Aim of the task: Return every line from the records below with the string "heart".

Material shown:
- Opening Delimiter -

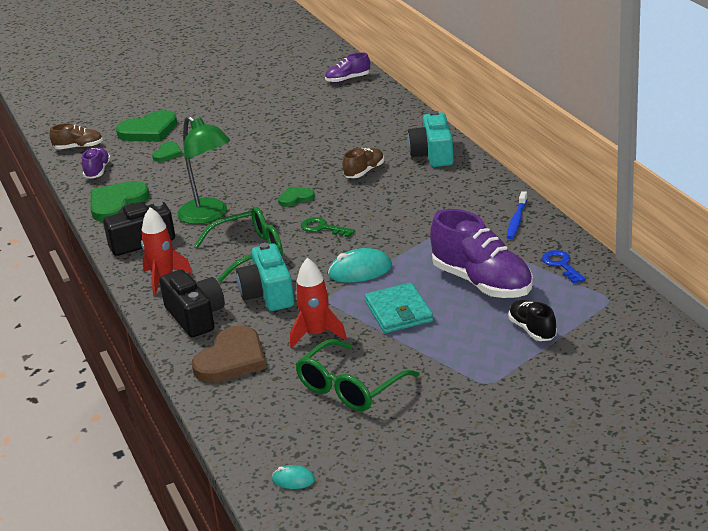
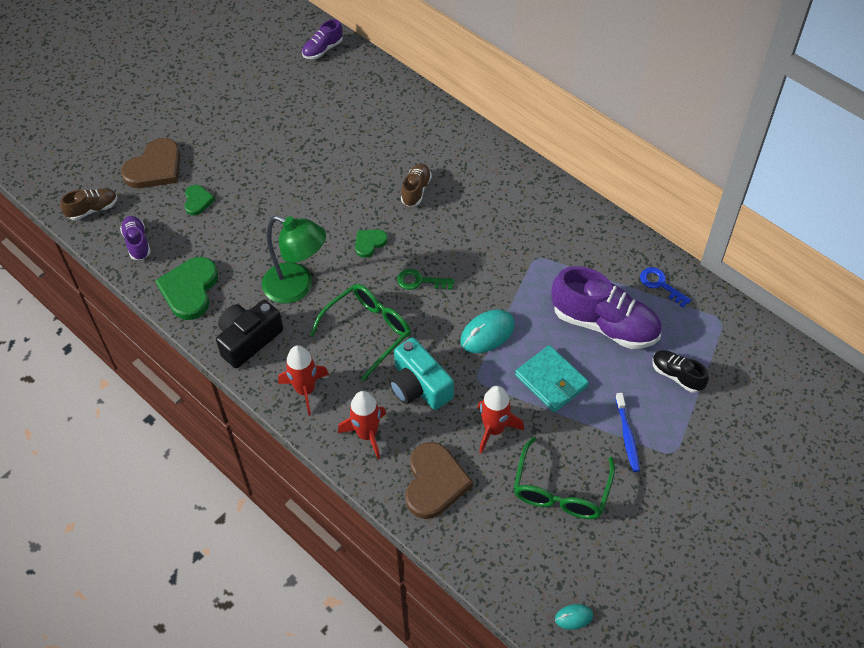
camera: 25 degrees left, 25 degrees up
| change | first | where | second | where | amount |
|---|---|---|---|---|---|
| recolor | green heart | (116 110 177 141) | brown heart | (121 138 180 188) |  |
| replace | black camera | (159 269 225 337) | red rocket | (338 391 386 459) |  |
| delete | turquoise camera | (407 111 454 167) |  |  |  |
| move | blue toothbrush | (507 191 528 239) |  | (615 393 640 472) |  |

- Closing Delimiter -
- Opening Delimiter -

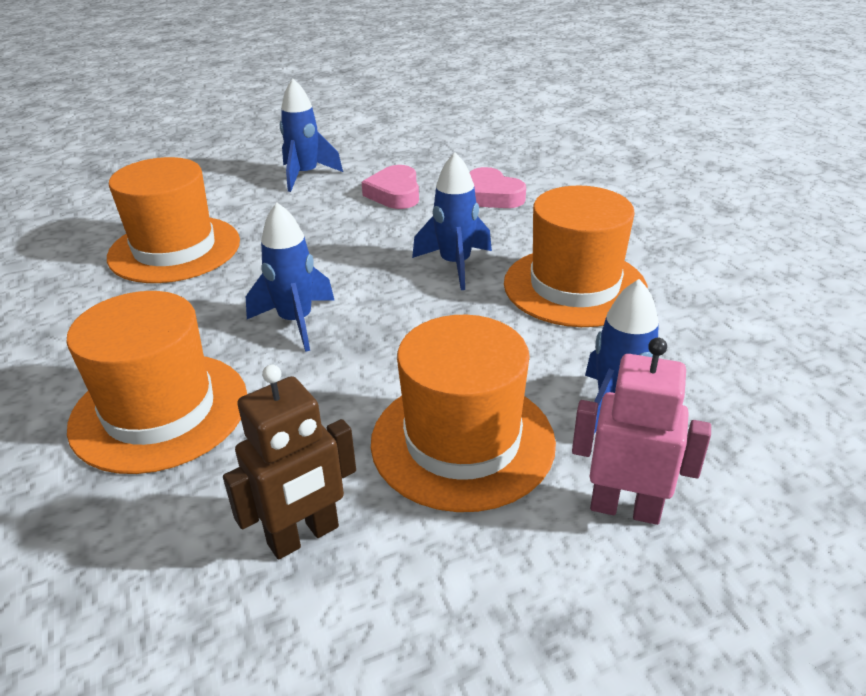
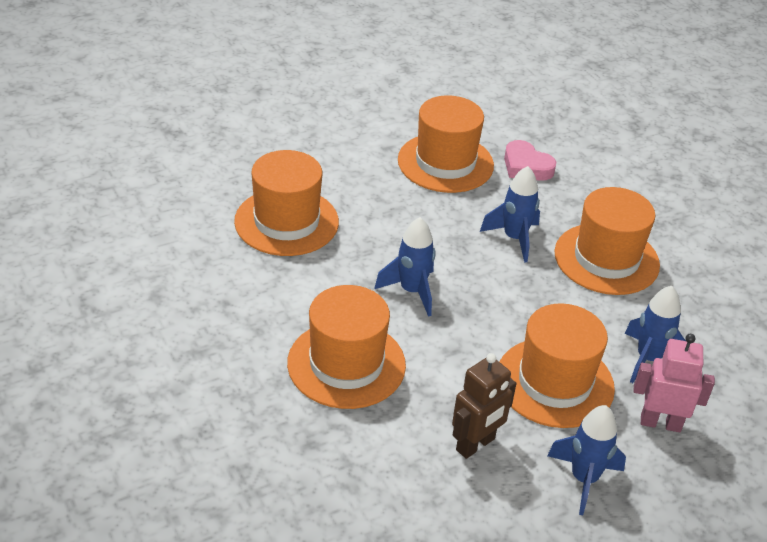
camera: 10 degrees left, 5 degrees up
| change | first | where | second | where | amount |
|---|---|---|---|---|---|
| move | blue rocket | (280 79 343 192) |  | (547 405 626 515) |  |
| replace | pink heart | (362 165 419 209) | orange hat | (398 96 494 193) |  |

- Closing Delimiter -

Finished task:
| recolor | green heart | (116 110 177 141) | brown heart | (121 138 180 188) |  |
| replace | pink heart | (362 165 419 209) | orange hat | (398 96 494 193) |  |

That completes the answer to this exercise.